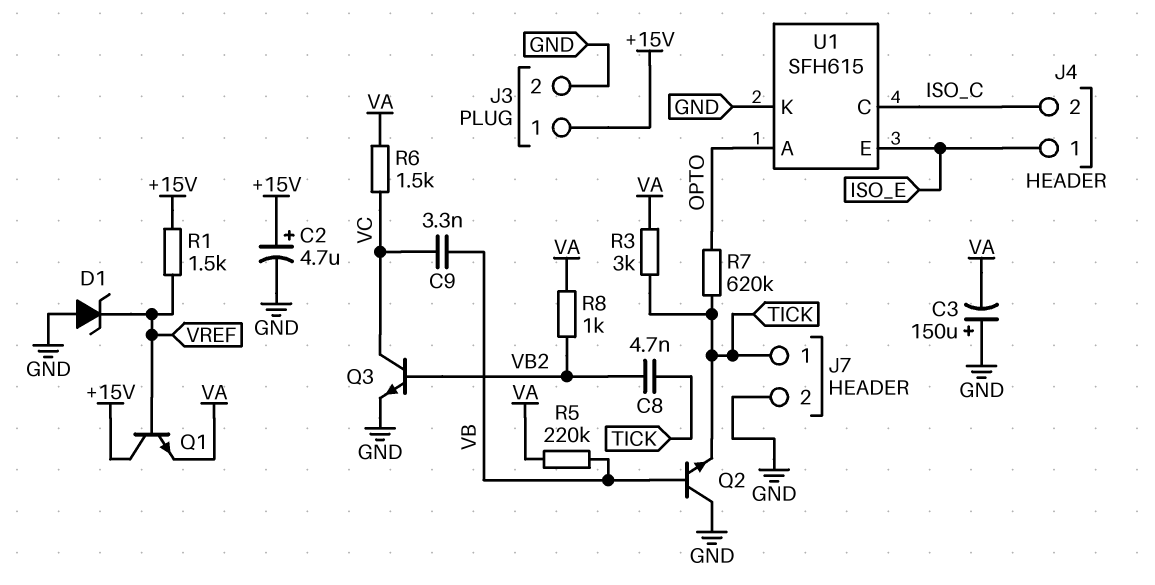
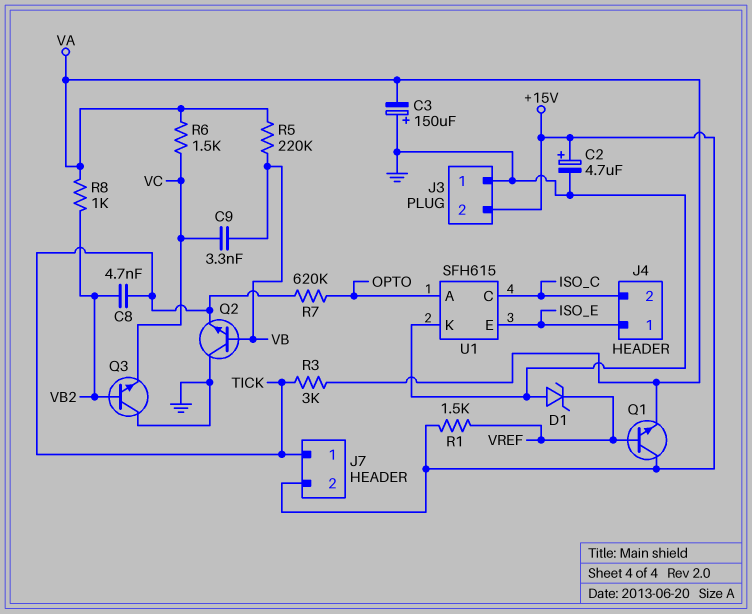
J3 pin 1: +15V -> GND
J3 pin 2: GND -> +15V
J7 pin 2: GND -> +15V
Q3: NPN (B VB2, C VC, E GND) -> NPN (B VB2, C GND, E VC)

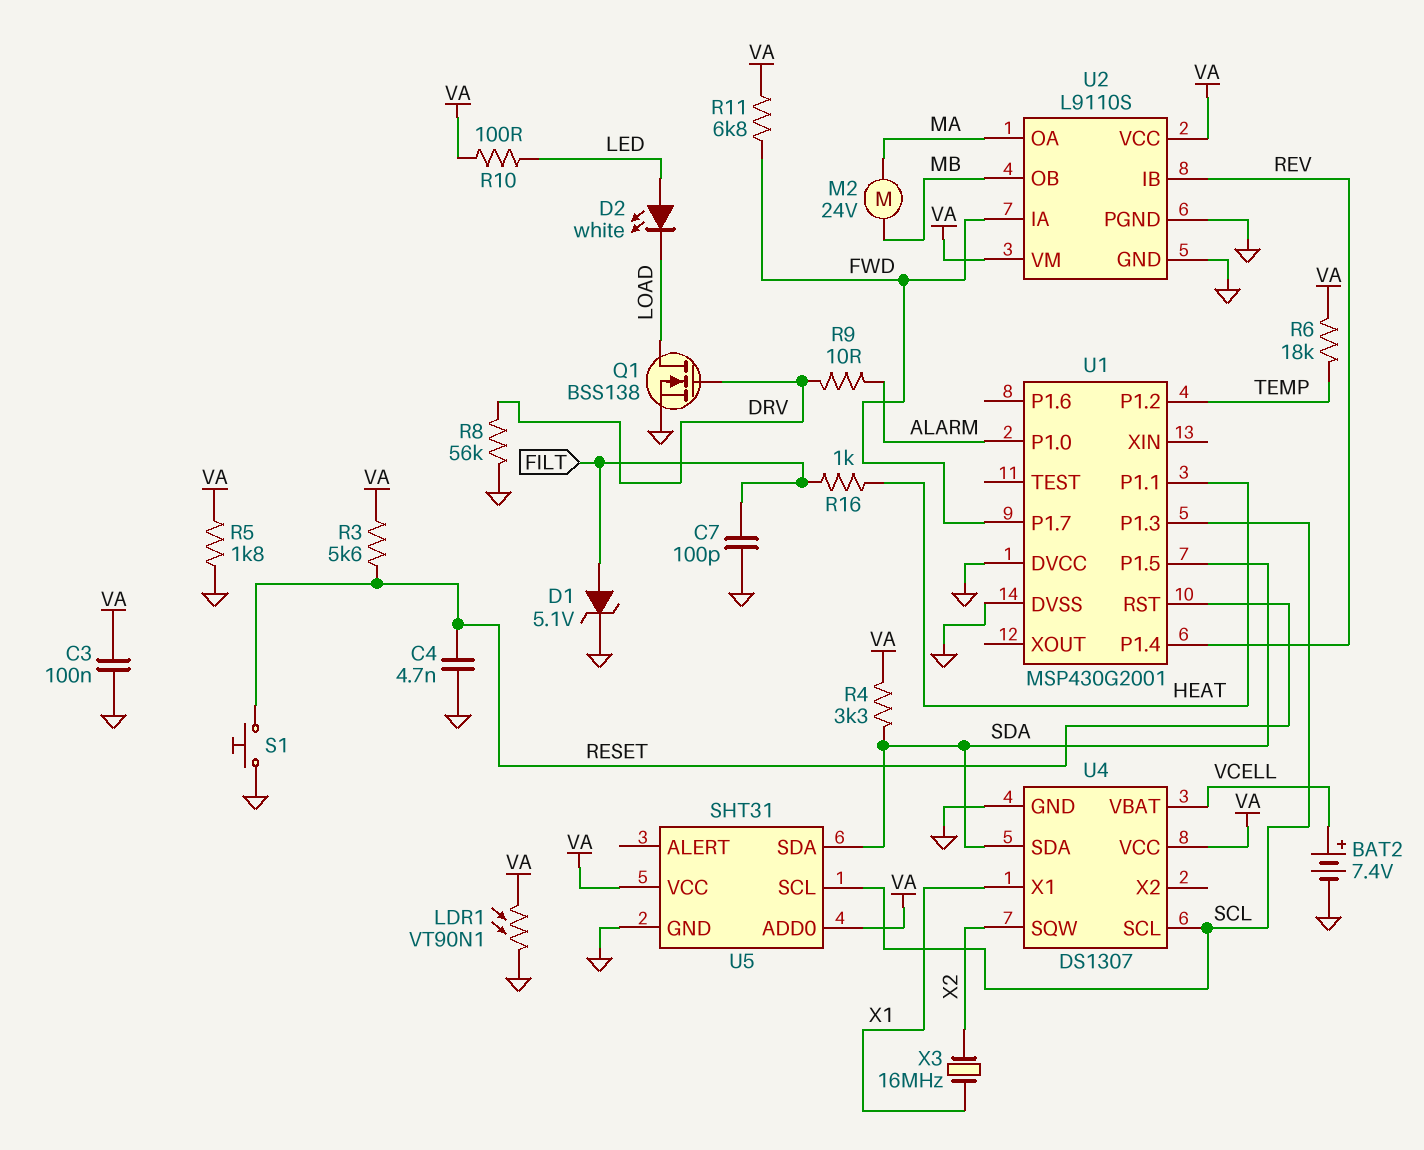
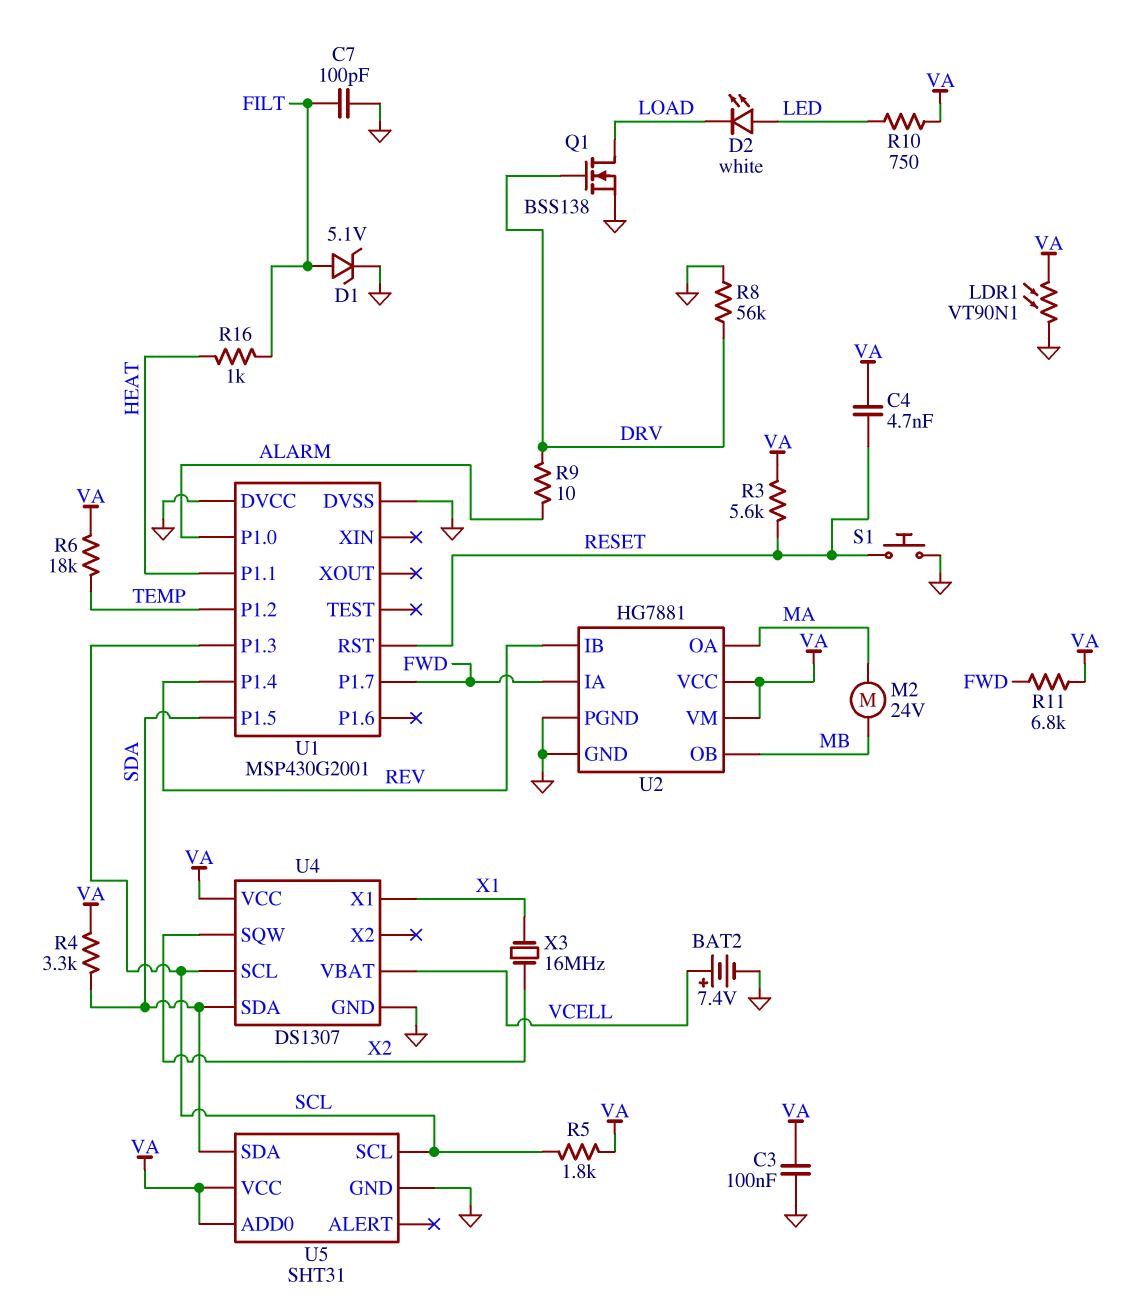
C4: 4.7nF (GND, RESET) -> 4.7nF (RESET, VA)
R5: 1.8k (GND, VA) -> 1.8k (SCL, VA)
R10: 100 (LED, VA) -> 750 (LED, VA)
U2: L9110S -> HG7881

***

Starting at the line that contains "J7 pin 2: GND -> +15V", reproduce each line exactly through the end of the entries above, leaving every picture out.

§ Answer
J7 pin 2: GND -> +15V
Q3: NPN (B VB2, C VC, E GND) -> NPN (B VB2, C GND, E VC)

C4: 4.7nF (GND, RESET) -> 4.7nF (RESET, VA)
R5: 1.8k (GND, VA) -> 1.8k (SCL, VA)
R10: 100 (LED, VA) -> 750 (LED, VA)
U2: L9110S -> HG7881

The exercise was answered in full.